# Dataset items
"""

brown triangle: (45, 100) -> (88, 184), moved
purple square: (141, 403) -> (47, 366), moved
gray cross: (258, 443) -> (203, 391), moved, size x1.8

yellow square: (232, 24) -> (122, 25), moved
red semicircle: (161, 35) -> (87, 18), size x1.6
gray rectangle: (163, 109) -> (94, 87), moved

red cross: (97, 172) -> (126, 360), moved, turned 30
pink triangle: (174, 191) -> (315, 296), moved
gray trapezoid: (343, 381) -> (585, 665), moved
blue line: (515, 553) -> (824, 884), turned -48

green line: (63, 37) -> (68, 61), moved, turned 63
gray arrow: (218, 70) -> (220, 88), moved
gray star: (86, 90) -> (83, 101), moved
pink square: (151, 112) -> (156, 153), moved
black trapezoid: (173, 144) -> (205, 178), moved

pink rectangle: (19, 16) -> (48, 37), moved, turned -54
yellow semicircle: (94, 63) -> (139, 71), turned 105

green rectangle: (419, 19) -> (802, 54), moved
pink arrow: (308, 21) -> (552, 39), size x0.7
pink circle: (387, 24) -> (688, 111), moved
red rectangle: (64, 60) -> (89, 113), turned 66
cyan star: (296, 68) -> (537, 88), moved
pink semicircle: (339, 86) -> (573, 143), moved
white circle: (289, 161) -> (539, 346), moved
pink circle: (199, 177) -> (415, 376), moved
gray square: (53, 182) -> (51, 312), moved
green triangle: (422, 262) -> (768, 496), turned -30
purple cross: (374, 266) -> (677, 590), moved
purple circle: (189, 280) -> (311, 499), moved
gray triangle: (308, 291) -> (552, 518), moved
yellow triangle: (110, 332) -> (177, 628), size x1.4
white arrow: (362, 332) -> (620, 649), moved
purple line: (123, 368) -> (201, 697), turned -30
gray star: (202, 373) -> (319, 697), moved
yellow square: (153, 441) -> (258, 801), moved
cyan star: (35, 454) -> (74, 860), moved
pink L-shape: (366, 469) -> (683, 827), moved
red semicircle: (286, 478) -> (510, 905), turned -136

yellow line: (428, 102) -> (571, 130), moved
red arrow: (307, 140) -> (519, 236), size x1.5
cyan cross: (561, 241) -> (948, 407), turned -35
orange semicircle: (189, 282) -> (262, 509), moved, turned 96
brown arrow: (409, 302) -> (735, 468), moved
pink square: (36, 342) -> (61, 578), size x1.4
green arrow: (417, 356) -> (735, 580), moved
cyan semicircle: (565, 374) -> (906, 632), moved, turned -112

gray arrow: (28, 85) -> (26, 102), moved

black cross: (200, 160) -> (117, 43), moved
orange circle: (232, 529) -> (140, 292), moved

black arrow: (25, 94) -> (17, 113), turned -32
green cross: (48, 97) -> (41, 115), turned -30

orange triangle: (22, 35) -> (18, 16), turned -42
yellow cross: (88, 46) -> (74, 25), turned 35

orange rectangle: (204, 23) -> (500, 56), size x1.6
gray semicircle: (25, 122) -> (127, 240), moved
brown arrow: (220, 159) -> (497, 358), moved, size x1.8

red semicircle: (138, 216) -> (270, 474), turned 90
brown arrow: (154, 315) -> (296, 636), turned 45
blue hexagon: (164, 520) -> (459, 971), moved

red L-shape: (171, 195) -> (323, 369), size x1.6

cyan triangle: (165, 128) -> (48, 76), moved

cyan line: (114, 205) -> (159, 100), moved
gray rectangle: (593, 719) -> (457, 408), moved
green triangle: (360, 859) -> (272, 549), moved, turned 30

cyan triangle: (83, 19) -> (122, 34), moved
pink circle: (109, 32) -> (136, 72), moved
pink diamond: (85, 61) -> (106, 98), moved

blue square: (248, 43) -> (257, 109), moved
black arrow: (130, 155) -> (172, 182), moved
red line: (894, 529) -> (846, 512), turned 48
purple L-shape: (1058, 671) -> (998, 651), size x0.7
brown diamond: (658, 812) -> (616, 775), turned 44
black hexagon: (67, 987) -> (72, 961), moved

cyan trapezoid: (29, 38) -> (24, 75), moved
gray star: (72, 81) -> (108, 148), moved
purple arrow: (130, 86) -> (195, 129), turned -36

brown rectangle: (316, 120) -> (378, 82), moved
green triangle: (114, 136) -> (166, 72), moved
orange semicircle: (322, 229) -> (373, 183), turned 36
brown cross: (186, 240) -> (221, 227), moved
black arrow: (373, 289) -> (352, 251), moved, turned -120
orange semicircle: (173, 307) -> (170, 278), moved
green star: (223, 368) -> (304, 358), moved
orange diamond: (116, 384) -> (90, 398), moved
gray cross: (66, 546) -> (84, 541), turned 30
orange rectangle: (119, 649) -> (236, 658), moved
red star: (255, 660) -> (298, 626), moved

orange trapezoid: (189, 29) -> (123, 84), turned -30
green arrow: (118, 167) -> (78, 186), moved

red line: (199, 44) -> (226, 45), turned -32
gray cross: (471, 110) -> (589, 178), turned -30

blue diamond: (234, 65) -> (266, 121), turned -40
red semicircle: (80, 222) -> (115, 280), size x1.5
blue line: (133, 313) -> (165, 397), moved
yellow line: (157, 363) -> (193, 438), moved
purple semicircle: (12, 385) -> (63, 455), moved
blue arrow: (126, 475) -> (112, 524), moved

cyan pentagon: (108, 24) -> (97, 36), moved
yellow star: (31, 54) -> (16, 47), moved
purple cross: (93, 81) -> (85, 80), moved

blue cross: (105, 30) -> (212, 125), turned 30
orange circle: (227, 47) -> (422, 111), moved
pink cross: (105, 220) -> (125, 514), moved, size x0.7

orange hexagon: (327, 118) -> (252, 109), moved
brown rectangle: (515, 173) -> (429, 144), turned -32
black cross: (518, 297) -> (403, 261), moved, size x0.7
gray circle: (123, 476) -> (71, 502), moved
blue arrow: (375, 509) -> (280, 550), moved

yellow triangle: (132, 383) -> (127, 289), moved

"""

# Assignment
Extract the complete data, matching each line exactly.

# Written answer
brown triangle: (45, 100) -> (88, 184), moved
purple square: (141, 403) -> (47, 366), moved
gray cross: (258, 443) -> (203, 391), moved, size x1.8

yellow square: (232, 24) -> (122, 25), moved
red semicircle: (161, 35) -> (87, 18), size x1.6
gray rectangle: (163, 109) -> (94, 87), moved

red cross: (97, 172) -> (126, 360), moved, turned 30
pink triangle: (174, 191) -> (315, 296), moved
gray trapezoid: (343, 381) -> (585, 665), moved
blue line: (515, 553) -> (824, 884), turned -48

green line: (63, 37) -> (68, 61), moved, turned 63
gray arrow: (218, 70) -> (220, 88), moved
gray star: (86, 90) -> (83, 101), moved
pink square: (151, 112) -> (156, 153), moved
black trapezoid: (173, 144) -> (205, 178), moved

pink rectangle: (19, 16) -> (48, 37), moved, turned -54
yellow semicircle: (94, 63) -> (139, 71), turned 105

green rectangle: (419, 19) -> (802, 54), moved
pink arrow: (308, 21) -> (552, 39), size x0.7
pink circle: (387, 24) -> (688, 111), moved
red rectangle: (64, 60) -> (89, 113), turned 66
cyan star: (296, 68) -> (537, 88), moved
pink semicircle: (339, 86) -> (573, 143), moved
white circle: (289, 161) -> (539, 346), moved
pink circle: (199, 177) -> (415, 376), moved
gray square: (53, 182) -> (51, 312), moved
green triangle: (422, 262) -> (768, 496), turned -30
purple cross: (374, 266) -> (677, 590), moved
purple circle: (189, 280) -> (311, 499), moved
gray triangle: (308, 291) -> (552, 518), moved
yellow triangle: (110, 332) -> (177, 628), size x1.4
white arrow: (362, 332) -> (620, 649), moved
purple line: (123, 368) -> (201, 697), turned -30
gray star: (202, 373) -> (319, 697), moved
yellow square: (153, 441) -> (258, 801), moved
cyan star: (35, 454) -> (74, 860), moved
pink L-shape: (366, 469) -> (683, 827), moved
red semicircle: (286, 478) -> (510, 905), turned -136

yellow line: (428, 102) -> (571, 130), moved
red arrow: (307, 140) -> (519, 236), size x1.5
cyan cross: (561, 241) -> (948, 407), turned -35
orange semicircle: (189, 282) -> (262, 509), moved, turned 96
brown arrow: (409, 302) -> (735, 468), moved
pink square: (36, 342) -> (61, 578), size x1.4
green arrow: (417, 356) -> (735, 580), moved
cyan semicircle: (565, 374) -> (906, 632), moved, turned -112

gray arrow: (28, 85) -> (26, 102), moved

black cross: (200, 160) -> (117, 43), moved
orange circle: (232, 529) -> (140, 292), moved

black arrow: (25, 94) -> (17, 113), turned -32
green cross: (48, 97) -> (41, 115), turned -30

orange triangle: (22, 35) -> (18, 16), turned -42
yellow cross: (88, 46) -> (74, 25), turned 35

orange rectangle: (204, 23) -> (500, 56), size x1.6
gray semicircle: (25, 122) -> (127, 240), moved
brown arrow: (220, 159) -> (497, 358), moved, size x1.8

red semicircle: (138, 216) -> (270, 474), turned 90
brown arrow: (154, 315) -> (296, 636), turned 45
blue hexagon: (164, 520) -> (459, 971), moved

red L-shape: (171, 195) -> (323, 369), size x1.6

cyan triangle: (165, 128) -> (48, 76), moved

cyan line: (114, 205) -> (159, 100), moved
gray rectangle: (593, 719) -> (457, 408), moved
green triangle: (360, 859) -> (272, 549), moved, turned 30

cyan triangle: (83, 19) -> (122, 34), moved
pink circle: (109, 32) -> (136, 72), moved
pink diamond: (85, 61) -> (106, 98), moved

blue square: (248, 43) -> (257, 109), moved
black arrow: (130, 155) -> (172, 182), moved
red line: (894, 529) -> (846, 512), turned 48
purple L-shape: (1058, 671) -> (998, 651), size x0.7
brown diamond: (658, 812) -> (616, 775), turned 44
black hexagon: (67, 987) -> (72, 961), moved

cyan trapezoid: (29, 38) -> (24, 75), moved
gray star: (72, 81) -> (108, 148), moved
purple arrow: (130, 86) -> (195, 129), turned -36

brown rectangle: (316, 120) -> (378, 82), moved
green triangle: (114, 136) -> (166, 72), moved
orange semicircle: (322, 229) -> (373, 183), turned 36
brown cross: (186, 240) -> (221, 227), moved
black arrow: (373, 289) -> (352, 251), moved, turned -120
orange semicircle: (173, 307) -> (170, 278), moved
green star: (223, 368) -> (304, 358), moved
orange diamond: (116, 384) -> (90, 398), moved
gray cross: (66, 546) -> (84, 541), turned 30
orange rectangle: (119, 649) -> (236, 658), moved
red star: (255, 660) -> (298, 626), moved

orange trapezoid: (189, 29) -> (123, 84), turned -30
green arrow: (118, 167) -> (78, 186), moved

red line: (199, 44) -> (226, 45), turned -32
gray cross: (471, 110) -> (589, 178), turned -30

blue diamond: (234, 65) -> (266, 121), turned -40
red semicircle: (80, 222) -> (115, 280), size x1.5
blue line: (133, 313) -> (165, 397), moved
yellow line: (157, 363) -> (193, 438), moved
purple semicircle: (12, 385) -> (63, 455), moved
blue arrow: (126, 475) -> (112, 524), moved

cyan pentagon: (108, 24) -> (97, 36), moved
yellow star: (31, 54) -> (16, 47), moved
purple cross: (93, 81) -> (85, 80), moved

blue cross: (105, 30) -> (212, 125), turned 30
orange circle: (227, 47) -> (422, 111), moved
pink cross: (105, 220) -> (125, 514), moved, size x0.7

orange hexagon: (327, 118) -> (252, 109), moved
brown rectangle: (515, 173) -> (429, 144), turned -32
black cross: (518, 297) -> (403, 261), moved, size x0.7
gray circle: (123, 476) -> (71, 502), moved
blue arrow: (375, 509) -> (280, 550), moved

yellow triangle: (132, 383) -> (127, 289), moved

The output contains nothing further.